What the task requires: Look through the material below and show every line with the word "purple".

Information shown:

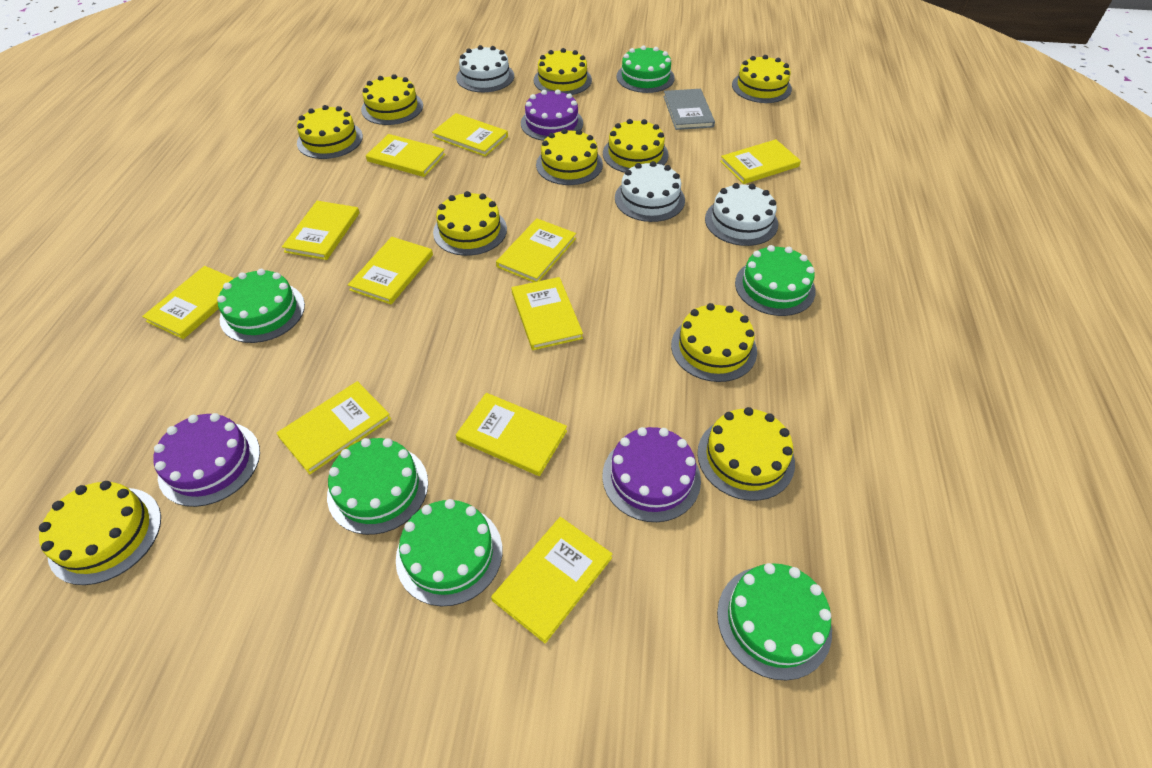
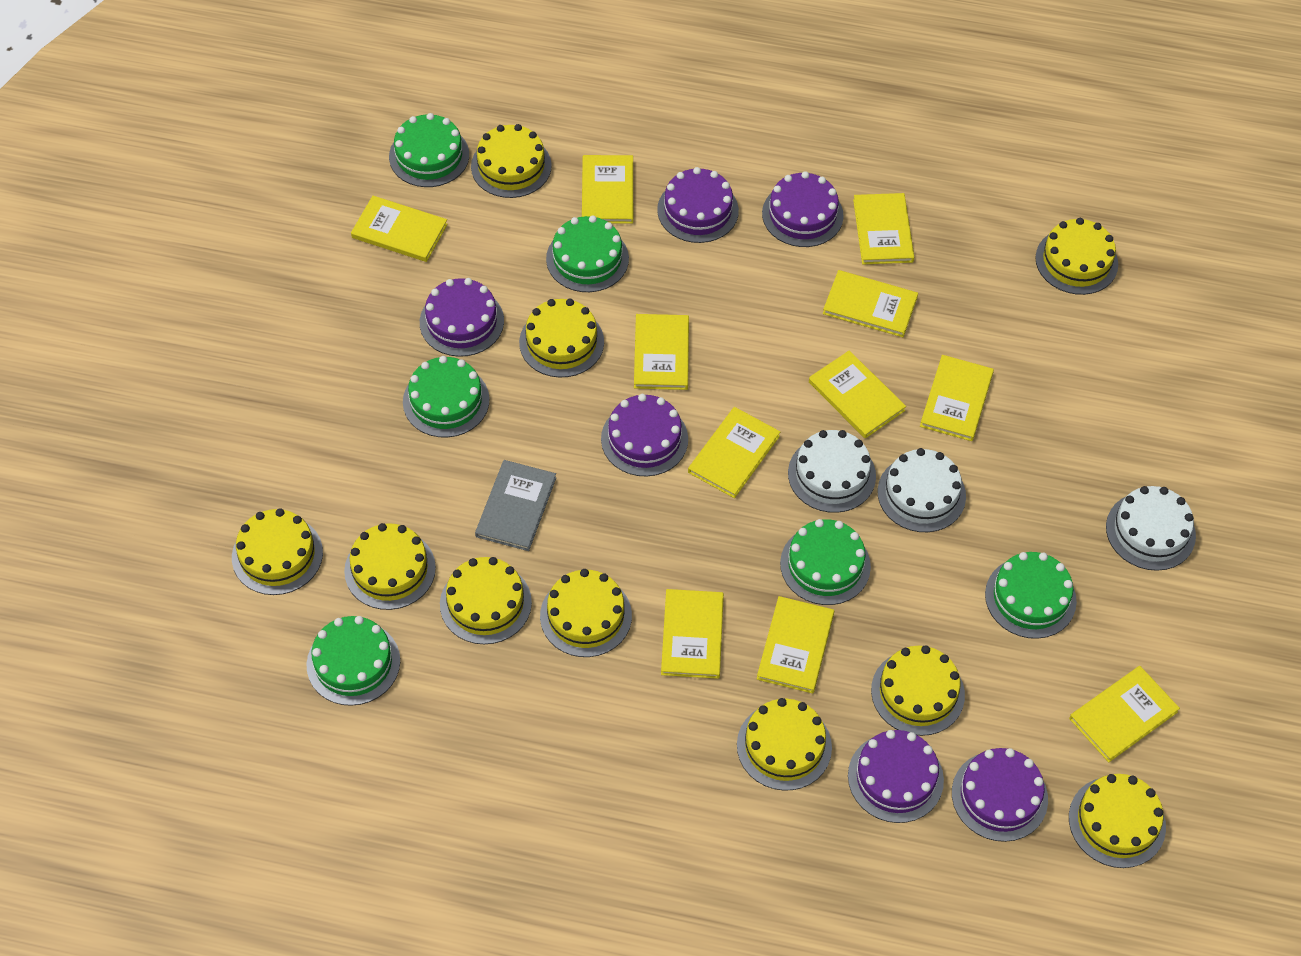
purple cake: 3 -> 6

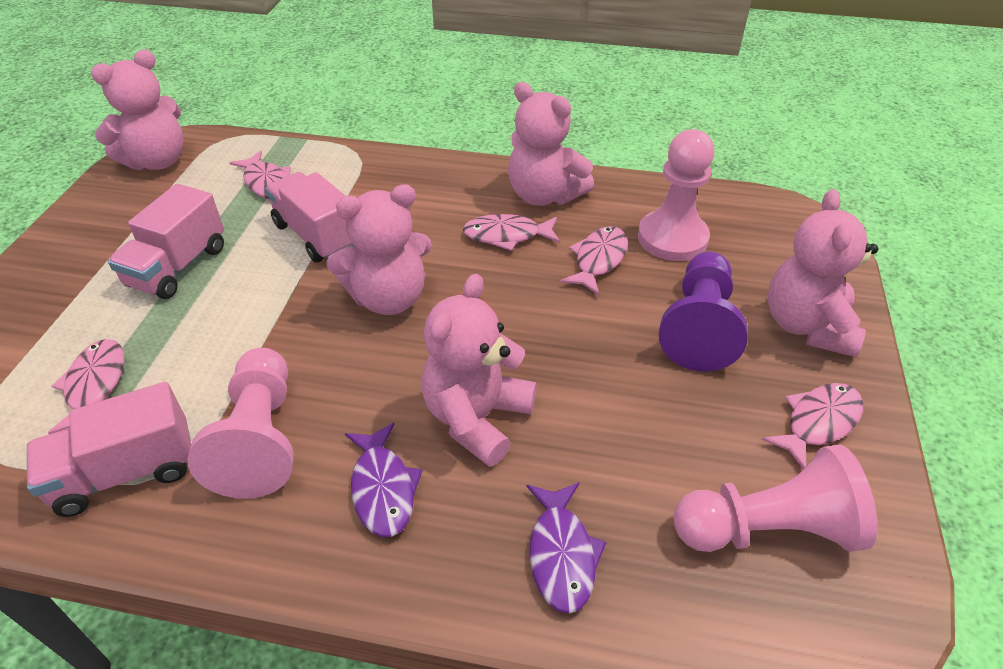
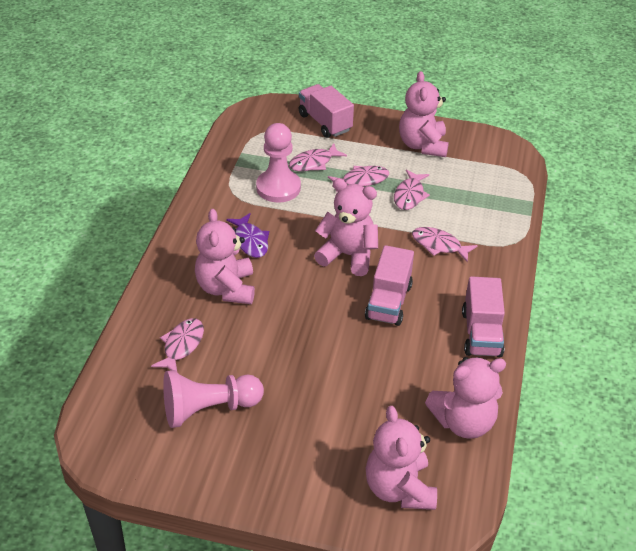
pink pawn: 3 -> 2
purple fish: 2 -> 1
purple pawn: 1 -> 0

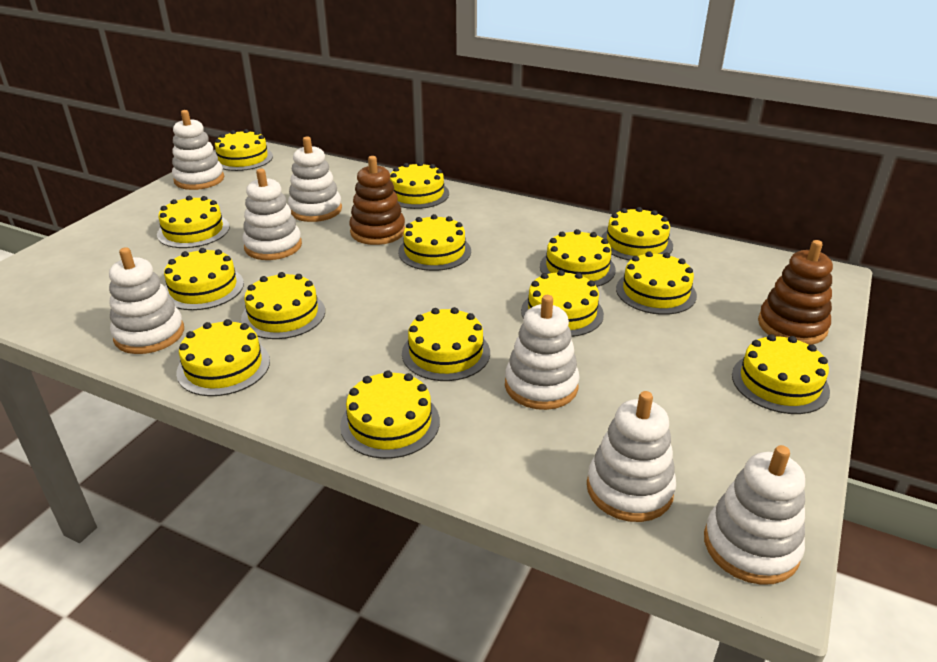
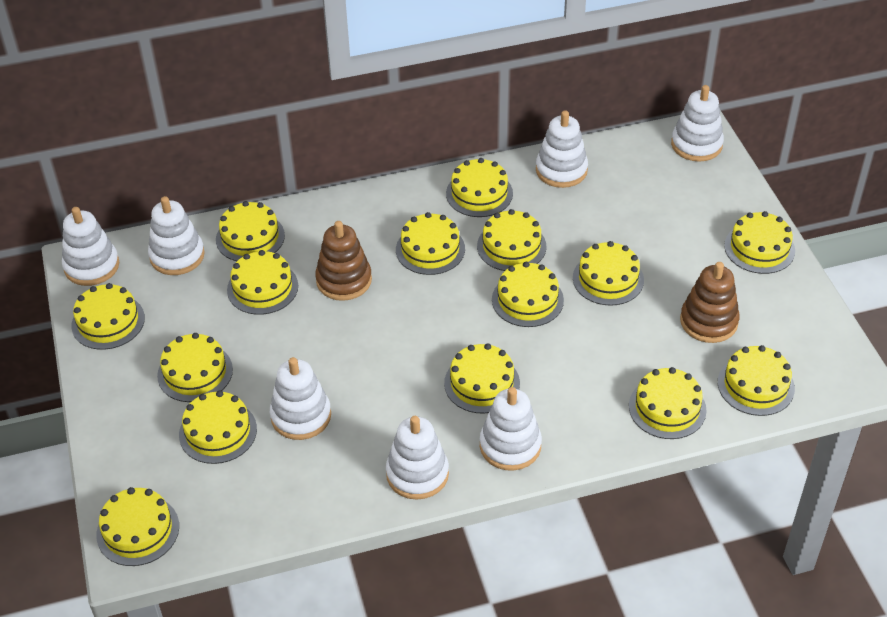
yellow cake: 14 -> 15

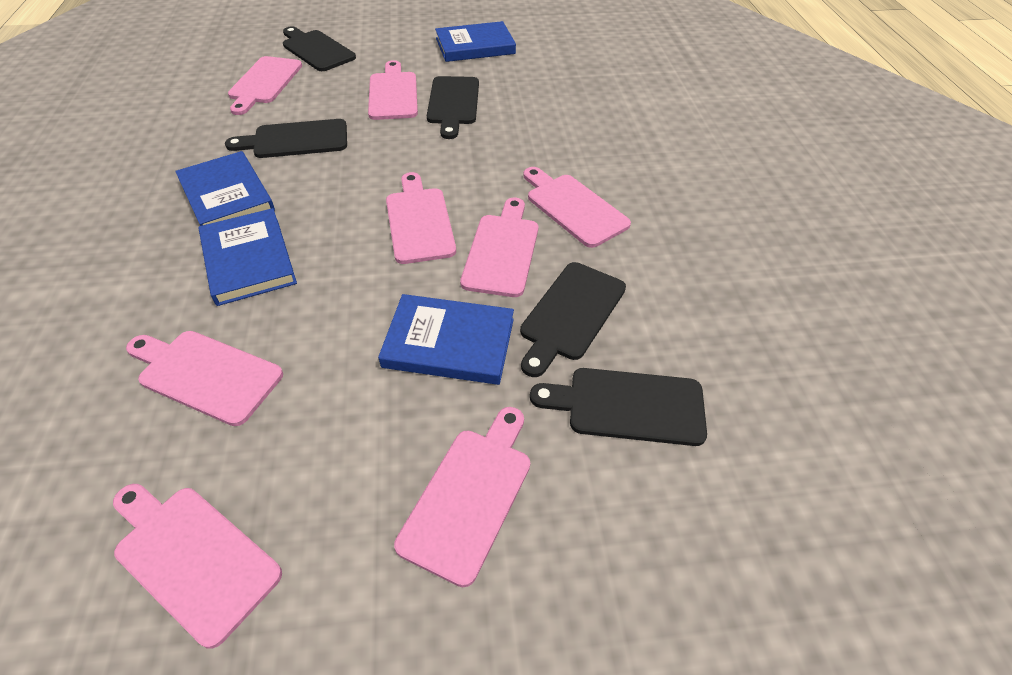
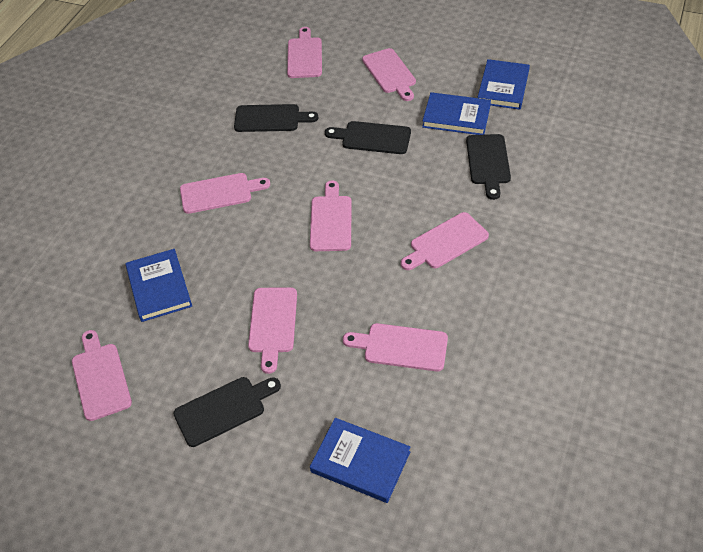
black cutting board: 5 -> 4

Final answer:
purple cake: 3 -> 6
purple fish: 2 -> 1
purple pawn: 1 -> 0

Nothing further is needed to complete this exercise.